- Given data -
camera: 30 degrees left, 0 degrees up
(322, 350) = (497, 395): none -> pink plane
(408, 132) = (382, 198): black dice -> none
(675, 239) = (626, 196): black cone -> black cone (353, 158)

---

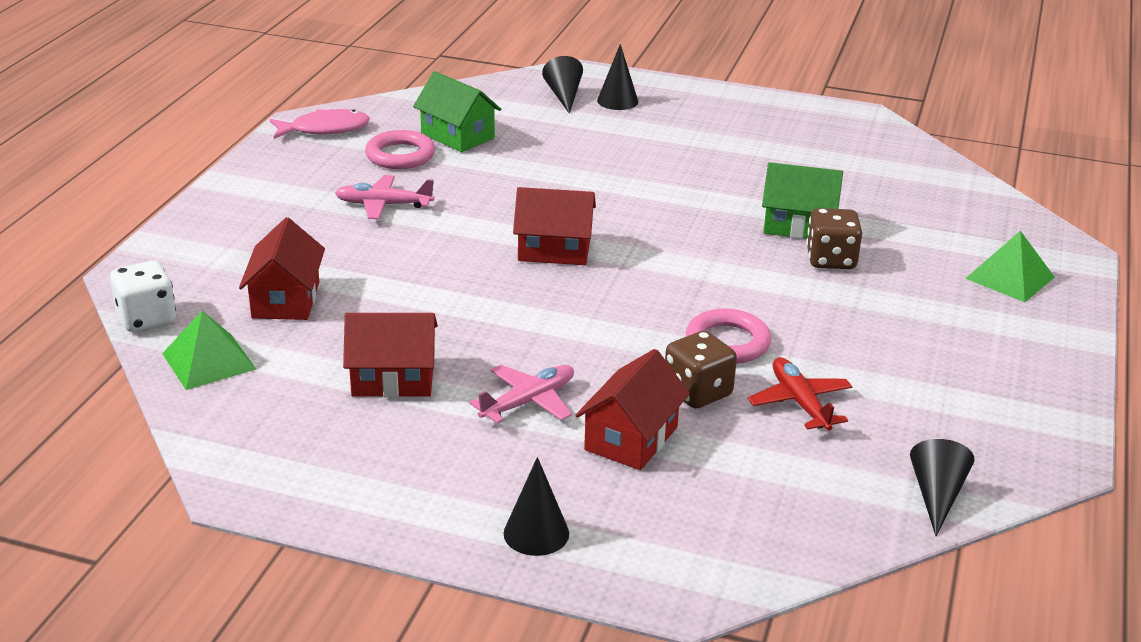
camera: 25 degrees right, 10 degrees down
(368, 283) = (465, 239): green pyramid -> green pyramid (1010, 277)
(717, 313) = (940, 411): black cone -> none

- What is being asked -
Give only the count of lines in the data that include the string "none".

- Finished exercise -
3